##### Records for the exercise #####

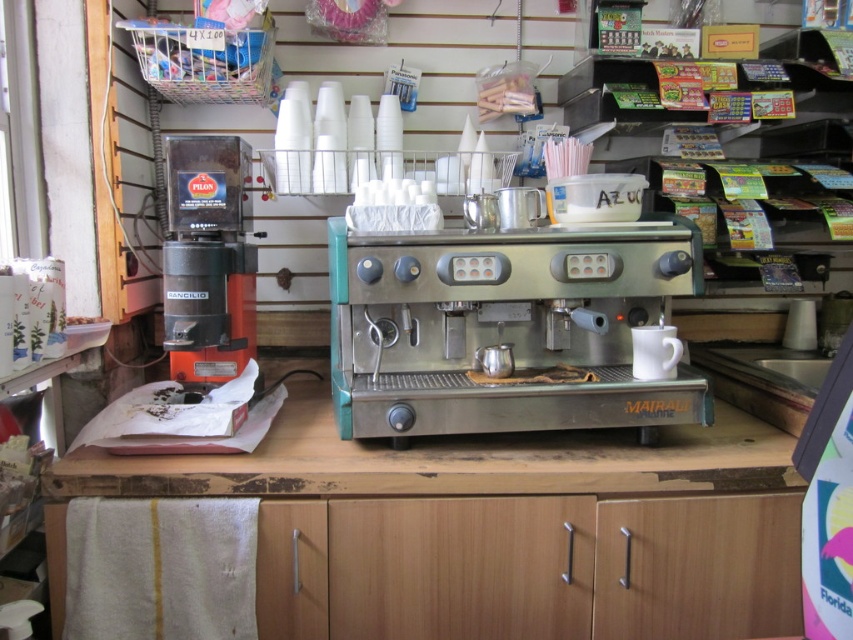
Measure the distance between wooden at center and orange matte coffee machine at left.

14.43 inches

Which is more to the right, wooden at center or orange matte coffee machine at left?

wooden at center is more to the right.

Between point (444, 445) and point (201, 170), which one is positioned behind?

The point (201, 170) is behind.

Identify the location of wooden at center. (445, 461).

Is stainless steel espresso machine at center smaller than wooden at center?

Indeed, stainless steel espresso machine at center has a smaller size compared to wooden at center.

Who is more forward, (416, 276) or (775, 438)?

Point (416, 276) is in front.

I want to click on stainless steel espresso machine at center, so click(506, 328).

From the picture: Which is above, stainless steel espresso machine at center or orange matte coffee machine at left?

orange matte coffee machine at left

Does stainless steel espresso machine at center have a greater height compared to orange matte coffee machine at left?

No.

Find the location of a particular element. The image size is (853, 640). stainless steel espresso machine at center is located at coordinates (506, 328).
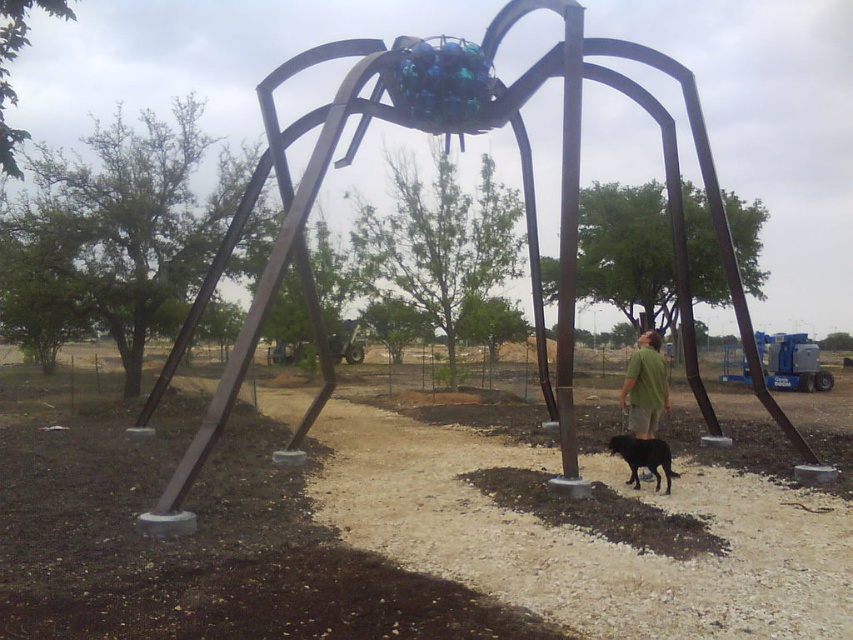
Measure the distance from brown gravel at center to green matte shirt at center.

brown gravel at center is 3.49 meters away from green matte shirt at center.

Between point (300, 547) and point (651, 413), which one is positioned in front?

Point (300, 547) is more forward.

Find the location of a particular element. The image size is (853, 640). brown gravel at center is located at coordinates (386, 536).

Can you confirm if metallic spider at center is positioned above black fur dog at lower right?

Yes, metallic spider at center is above black fur dog at lower right.

Does point (592, 51) lie behind point (646, 456)?

Yes, it is.

Find the location of a particular element. metallic spider at center is located at coordinates (447, 145).

Is brown gravel at center further to the viewer compared to metallic spider at center?

No, brown gravel at center is closer to the viewer.

Who is more forward, (575, 570) or (648, 64)?

Point (575, 570) is more forward.

Does point (326, 444) come farther from viewer compared to point (560, 428)?

Yes, point (326, 444) is farther from viewer.

The image size is (853, 640). I want to click on brown gravel at center, so click(x=386, y=536).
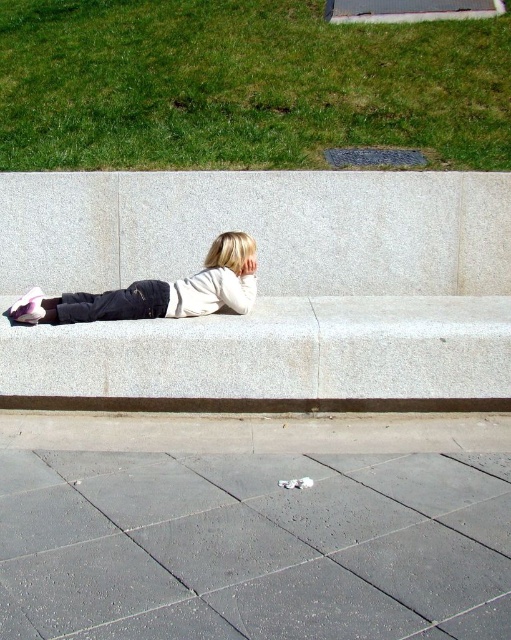
Question: Which point appears closest to the camera in this image?

Choices:
 (A) (61, 234)
 (B) (114, 44)
 (C) (230, 406)
 (D) (175, 298)

Answer: (C)

Question: Which point is farther from the camera taking this photo?

Choices:
 (A) (201, 308)
 (B) (96, 157)
 (C) (234, 564)

Answer: (B)

Question: Is gray granite bench at center thinner than green grass at upper left?

Choices:
 (A) no
 (B) yes

Answer: (B)

Question: Can you confirm if gray concrete pavement at lower center is positioned to the left of brown textured curb at lower center?

Choices:
 (A) no
 (B) yes

Answer: (B)

Question: Which of the following is the closest to the observer?

Choices:
 (A) green grass at upper left
 (B) matte white shirt at center
 (C) gray concrete pavement at lower center

Answer: (C)

Question: Is gray granite bench at center thinner than gray concrete pavement at lower center?

Choices:
 (A) no
 (B) yes

Answer: (A)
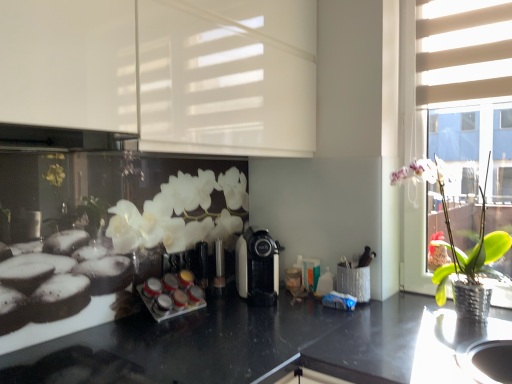
Question: Relative to beige fabric blinds at upper right, the 1th shutter positioned from the right, is green leafy plant in metallic pot at right in front or behind?

Choices:
 (A) front
 (B) behind

Answer: (A)

Question: In terms of width, does green leafy plant in metallic pot at right look wider or thinner when compared to beige fabric blinds at upper right, the 1th shutter positioned from the right?

Choices:
 (A) thin
 (B) wide

Answer: (B)

Question: Based on their relative distances, which object is farther from the green leafy plant in metallic pot at right?

Choices:
 (A) white glossy cabinet at upper left, acting as the first shutter starting from the left
 (B) white glossy spice rack at center
 (C) black plastic coffee machine at center
 (D) beige fabric blinds at upper right, which is the 2th shutter from left to right

Answer: (B)

Question: Estimate the real-world distances between objects in this image. Which object is farther from the white glossy cabinet at upper left, acting as the first shutter starting from the left?

Choices:
 (A) beige fabric blinds at upper right, which is the 2th shutter from left to right
 (B) white glossy spice rack at center
 (C) green leafy plant in metallic pot at right
 (D) black plastic coffee machine at center

Answer: (B)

#####

## Assignment
Turn everything from the line containing "Does point (326, 444)" down to the line containing "Question: Which of", both included, into a numbered list with blank lines dropped and the pictures left out.

## Output of the exercise
1. Does point (326, 444) come farther from viewer compared to point (560, 428)?
2. Yes, point (326, 444) is farther from viewer.
3. The image size is (853, 640). I want to click on brown gravel at center, so click(x=386, y=536).
4. Question: Which point appears closest to the camera in this image?
5. Choices:
6.  (A) (61, 234)
7.  (B) (114, 44)
8.  (C) (230, 406)
9.  (D) (175, 298)
10. Answer: (C)
11. Question: Which point is farther from the camera taking this photo?
12. Choices:
13.  (A) (201, 308)
14.  (B) (96, 157)
15.  (C) (234, 564)
16. Answer: (B)
17. Question: Is gray granite bench at center thinner than green grass at upper left?
18. Choices:
19.  (A) no
20.  (B) yes
21. Answer: (B)
22. Question: Can you confirm if gray concrete pavement at lower center is positioned to the left of brown textured curb at lower center?
23. Choices:
24.  (A) no
25.  (B) yes
26. Answer: (B)
27. Question: Which of the following is the closest to the observer?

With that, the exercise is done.